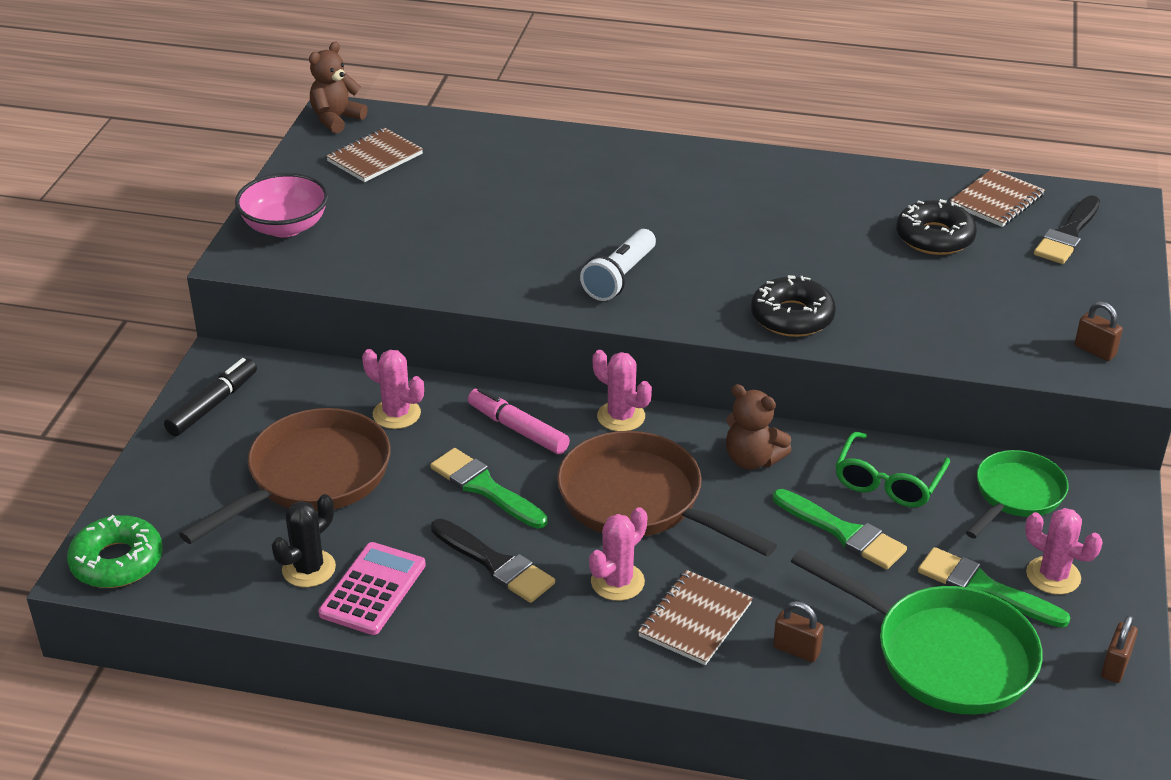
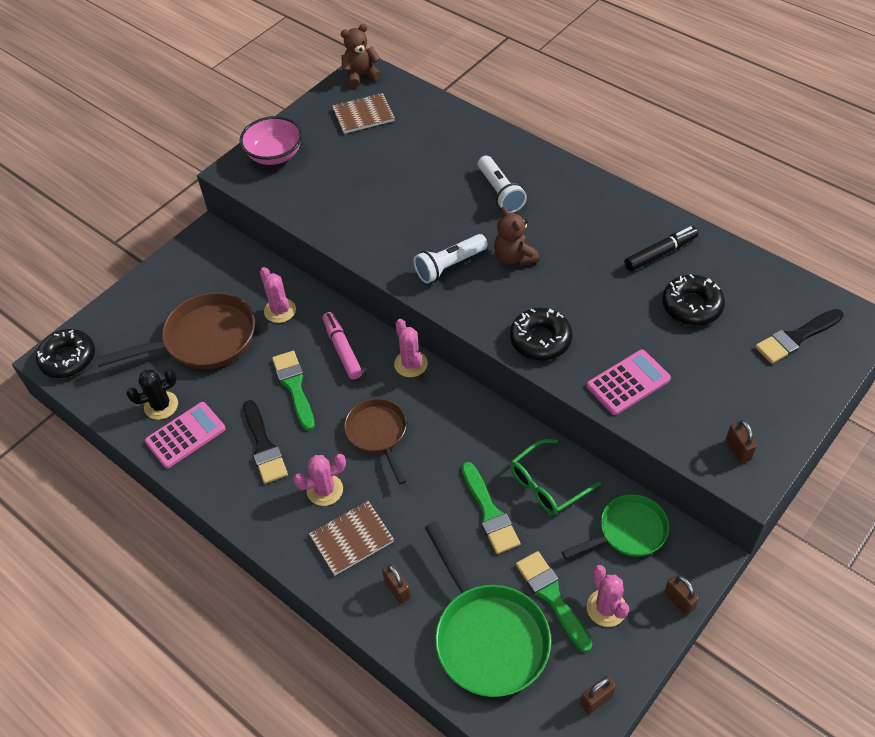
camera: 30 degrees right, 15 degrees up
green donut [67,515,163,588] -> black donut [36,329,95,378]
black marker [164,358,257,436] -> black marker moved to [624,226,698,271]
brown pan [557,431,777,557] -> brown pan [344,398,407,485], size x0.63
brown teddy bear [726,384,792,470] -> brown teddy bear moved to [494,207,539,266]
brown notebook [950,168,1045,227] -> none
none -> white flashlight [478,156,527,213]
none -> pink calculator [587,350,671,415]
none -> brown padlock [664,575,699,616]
* * *
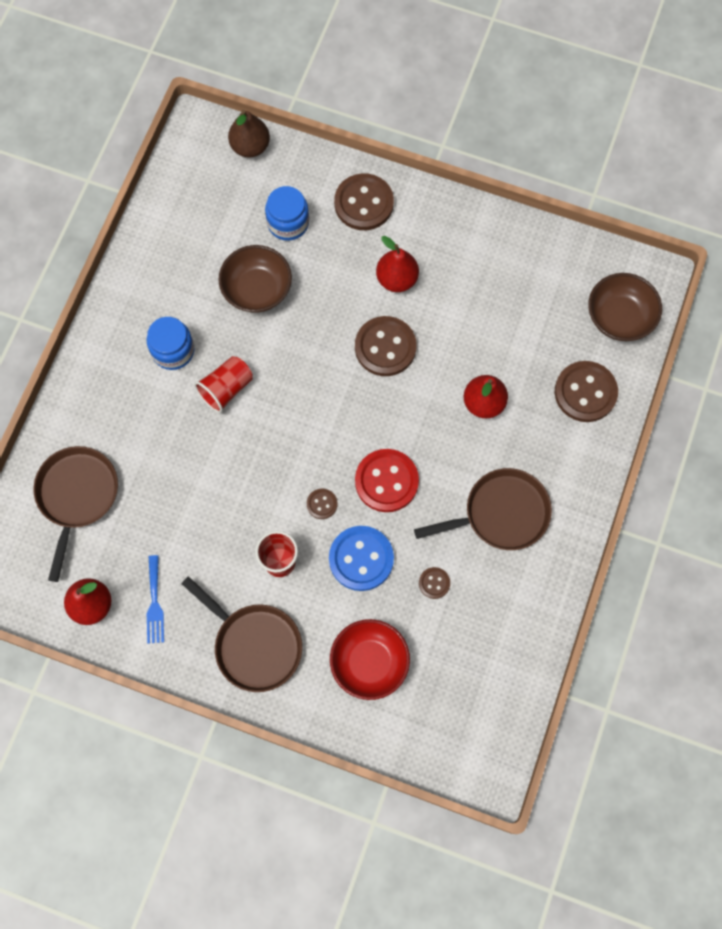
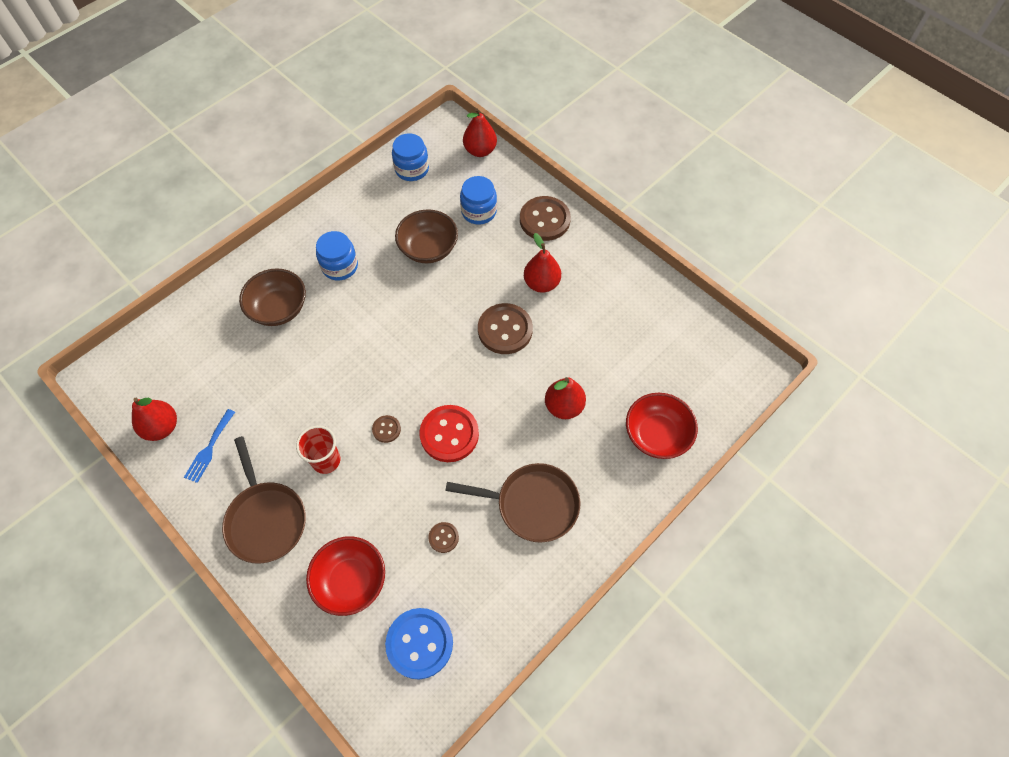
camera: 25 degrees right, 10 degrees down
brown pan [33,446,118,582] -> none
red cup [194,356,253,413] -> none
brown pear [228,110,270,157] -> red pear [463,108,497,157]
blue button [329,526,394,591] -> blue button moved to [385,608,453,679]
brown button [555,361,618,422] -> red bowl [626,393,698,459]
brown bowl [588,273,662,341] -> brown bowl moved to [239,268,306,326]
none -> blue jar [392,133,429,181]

WHAT YOU ARE ASKED TO DO: Scan the lines above for the word "camera", then copy each line that has it.

EXERCISE RESULT:
camera: 30 degrees right, 15 degrees up
camera: 25 degrees right, 10 degrees down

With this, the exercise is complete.